◆ **Written task**:
Update the rows below by changing "houseplant" to "potted plant" and keeping everything else the same. Leave the pictures out of your answer.
━━━ Data provided
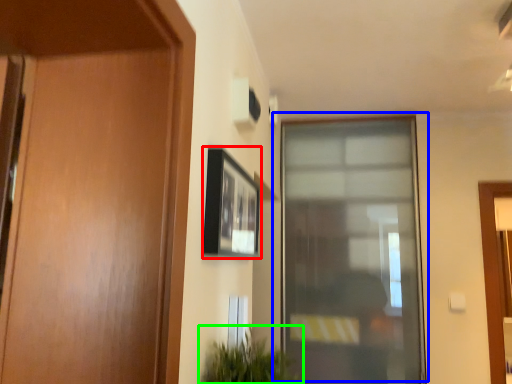
Question: Which is nearer to the picture frame (highlighted by a red box)? window (highlighted by a blue box) or houseplant (highlighted by a green box).

Choices:
 (A) window
 (B) houseplant

Answer: (B)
━━━━━━
◆ **Task answer**:
Question: Which is nearer to the picture frame (highlighted by a red box)? window (highlighted by a blue box) or potted plant (highlighted by a green box).

Choices:
 (A) window
 (B) potted plant

Answer: (B)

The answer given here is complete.